Colored object listings:
[Start of Attachment]

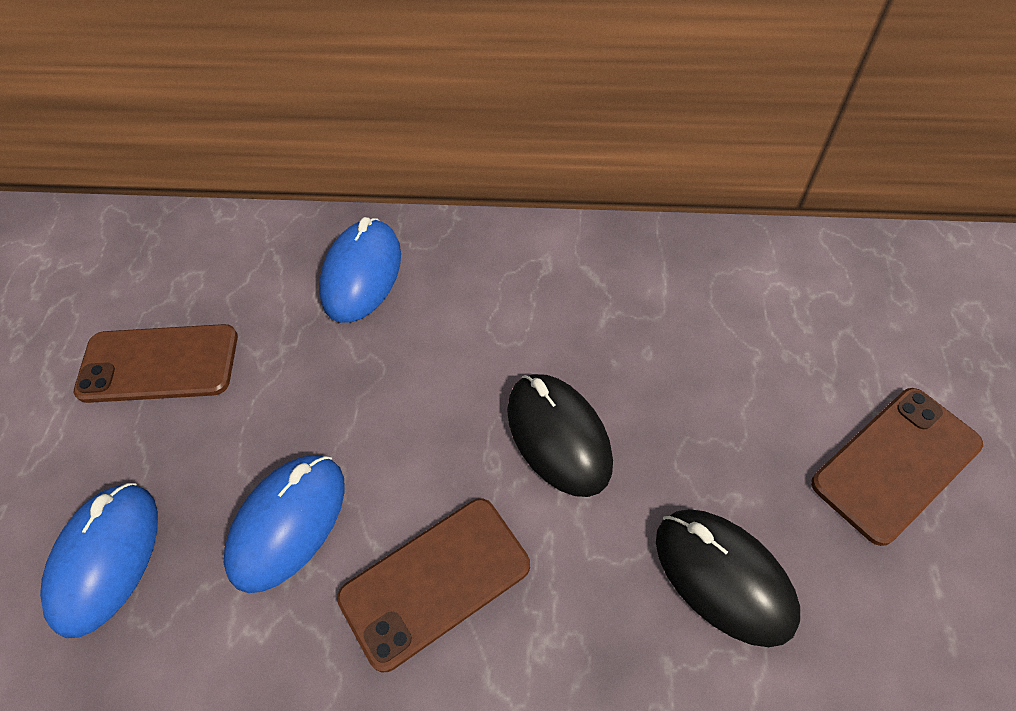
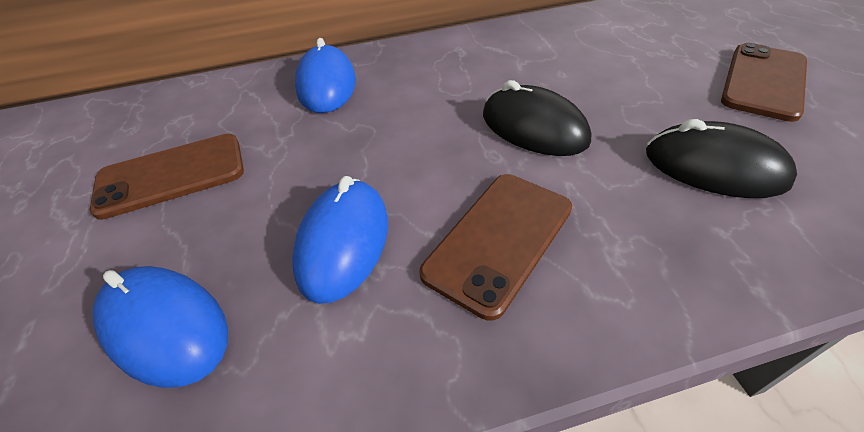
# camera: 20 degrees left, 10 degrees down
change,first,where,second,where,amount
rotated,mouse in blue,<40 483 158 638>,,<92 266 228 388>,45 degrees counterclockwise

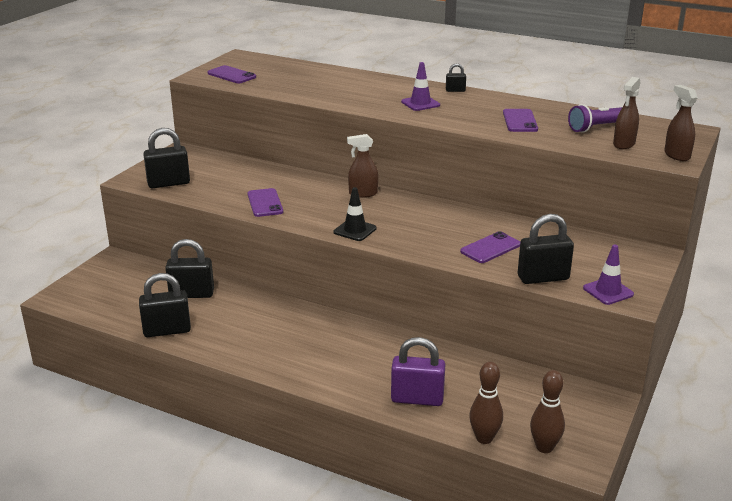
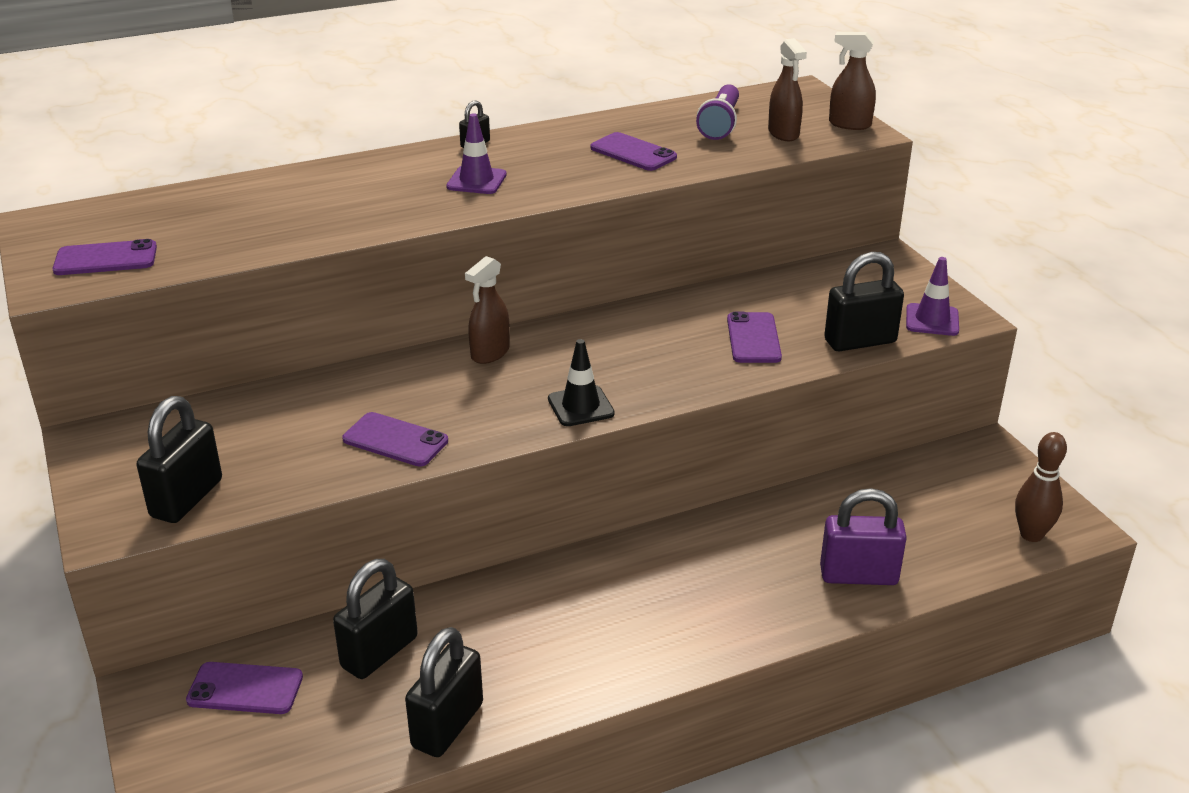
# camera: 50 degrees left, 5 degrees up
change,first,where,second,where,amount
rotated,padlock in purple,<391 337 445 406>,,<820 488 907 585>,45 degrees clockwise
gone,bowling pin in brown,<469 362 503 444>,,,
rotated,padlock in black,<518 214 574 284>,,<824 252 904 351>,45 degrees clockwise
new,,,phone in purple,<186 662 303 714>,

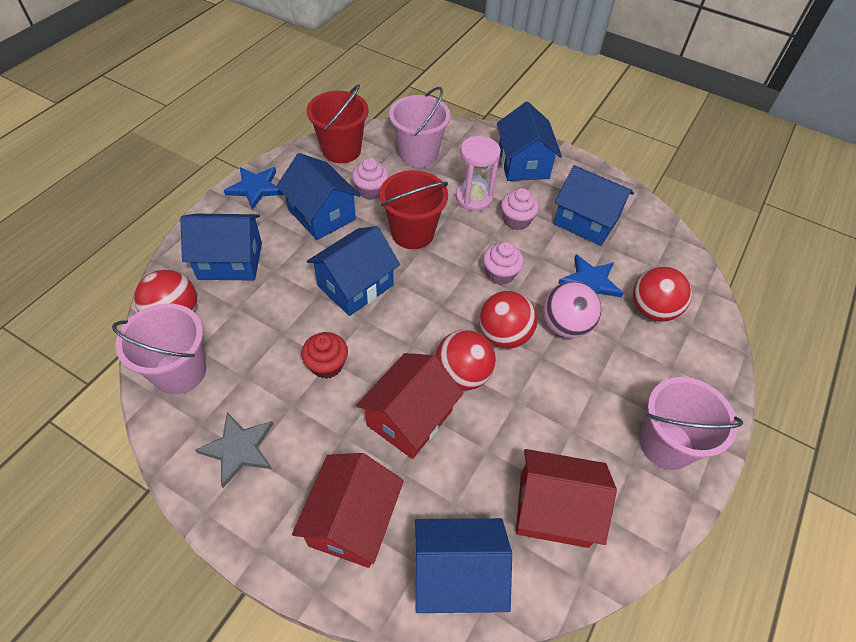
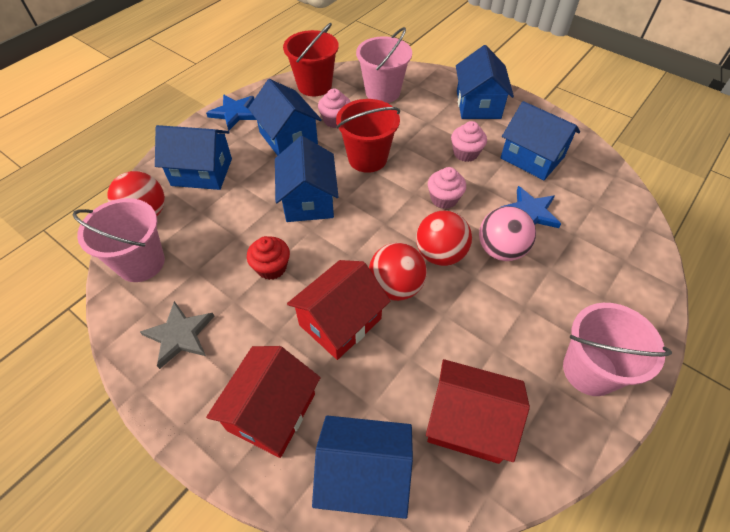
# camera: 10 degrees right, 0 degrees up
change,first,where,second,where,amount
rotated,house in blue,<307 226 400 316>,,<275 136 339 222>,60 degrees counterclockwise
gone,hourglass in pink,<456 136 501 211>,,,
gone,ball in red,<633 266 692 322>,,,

[End of Attachment]

Directions for this task:
The answer should consist of all the records, duplicated exactly, with no images included.

Response for this exercise:
# camera: 20 degrees left, 10 degrees down
change,first,where,second,where,amount
rotated,mouse in blue,<40 483 158 638>,,<92 266 228 388>,45 degrees counterclockwise

# camera: 50 degrees left, 5 degrees up
change,first,where,second,where,amount
rotated,padlock in purple,<391 337 445 406>,,<820 488 907 585>,45 degrees clockwise
gone,bowling pin in brown,<469 362 503 444>,,,
rotated,padlock in black,<518 214 574 284>,,<824 252 904 351>,45 degrees clockwise
new,,,phone in purple,<186 662 303 714>,

# camera: 10 degrees right, 0 degrees up
change,first,where,second,where,amount
rotated,house in blue,<307 226 400 316>,,<275 136 339 222>,60 degrees counterclockwise
gone,hourglass in pink,<456 136 501 211>,,,
gone,ball in red,<633 266 692 322>,,,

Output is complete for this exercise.